▸ To do: Each entry is to be printed again word for word.

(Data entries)

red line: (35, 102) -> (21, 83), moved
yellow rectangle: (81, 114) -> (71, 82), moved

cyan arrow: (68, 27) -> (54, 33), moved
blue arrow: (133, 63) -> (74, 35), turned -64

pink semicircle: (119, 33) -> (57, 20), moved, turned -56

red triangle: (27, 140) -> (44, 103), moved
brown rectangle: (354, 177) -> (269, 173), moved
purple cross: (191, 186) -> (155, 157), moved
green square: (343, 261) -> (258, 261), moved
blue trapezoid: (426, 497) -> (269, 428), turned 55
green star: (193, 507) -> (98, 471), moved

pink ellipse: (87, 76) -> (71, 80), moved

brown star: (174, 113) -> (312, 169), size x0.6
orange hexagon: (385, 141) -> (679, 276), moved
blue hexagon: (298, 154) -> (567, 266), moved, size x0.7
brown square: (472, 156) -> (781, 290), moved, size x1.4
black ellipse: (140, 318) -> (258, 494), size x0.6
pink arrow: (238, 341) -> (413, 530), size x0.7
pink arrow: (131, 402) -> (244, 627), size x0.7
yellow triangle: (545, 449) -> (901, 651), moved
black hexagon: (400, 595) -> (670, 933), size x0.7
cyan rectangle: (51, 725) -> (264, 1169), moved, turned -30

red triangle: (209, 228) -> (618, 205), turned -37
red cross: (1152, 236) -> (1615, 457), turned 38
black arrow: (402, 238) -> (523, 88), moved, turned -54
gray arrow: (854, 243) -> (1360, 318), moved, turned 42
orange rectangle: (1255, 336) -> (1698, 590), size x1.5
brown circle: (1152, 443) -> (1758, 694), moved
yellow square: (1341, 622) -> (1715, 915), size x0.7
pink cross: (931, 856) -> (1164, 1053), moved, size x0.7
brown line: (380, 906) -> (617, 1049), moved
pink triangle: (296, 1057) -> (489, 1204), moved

▸ Answer section:
red line: (35, 102) -> (21, 83), moved
yellow rectangle: (81, 114) -> (71, 82), moved

cyan arrow: (68, 27) -> (54, 33), moved
blue arrow: (133, 63) -> (74, 35), turned -64

pink semicircle: (119, 33) -> (57, 20), moved, turned -56

red triangle: (27, 140) -> (44, 103), moved
brown rectangle: (354, 177) -> (269, 173), moved
purple cross: (191, 186) -> (155, 157), moved
green square: (343, 261) -> (258, 261), moved
blue trapezoid: (426, 497) -> (269, 428), turned 55
green star: (193, 507) -> (98, 471), moved

pink ellipse: (87, 76) -> (71, 80), moved

brown star: (174, 113) -> (312, 169), size x0.6
orange hexagon: (385, 141) -> (679, 276), moved
blue hexagon: (298, 154) -> (567, 266), moved, size x0.7
brown square: (472, 156) -> (781, 290), moved, size x1.4
black ellipse: (140, 318) -> (258, 494), size x0.6
pink arrow: (238, 341) -> (413, 530), size x0.7
pink arrow: (131, 402) -> (244, 627), size x0.7
yellow triangle: (545, 449) -> (901, 651), moved
black hexagon: (400, 595) -> (670, 933), size x0.7
cyan rectangle: (51, 725) -> (264, 1169), moved, turned -30

red triangle: (209, 228) -> (618, 205), turned -37
red cross: (1152, 236) -> (1615, 457), turned 38
black arrow: (402, 238) -> (523, 88), moved, turned -54
gray arrow: (854, 243) -> (1360, 318), moved, turned 42
orange rectangle: (1255, 336) -> (1698, 590), size x1.5
brown circle: (1152, 443) -> (1758, 694), moved
yellow square: (1341, 622) -> (1715, 915), size x0.7
pink cross: (931, 856) -> (1164, 1053), moved, size x0.7
brown line: (380, 906) -> (617, 1049), moved
pink triangle: (296, 1057) -> (489, 1204), moved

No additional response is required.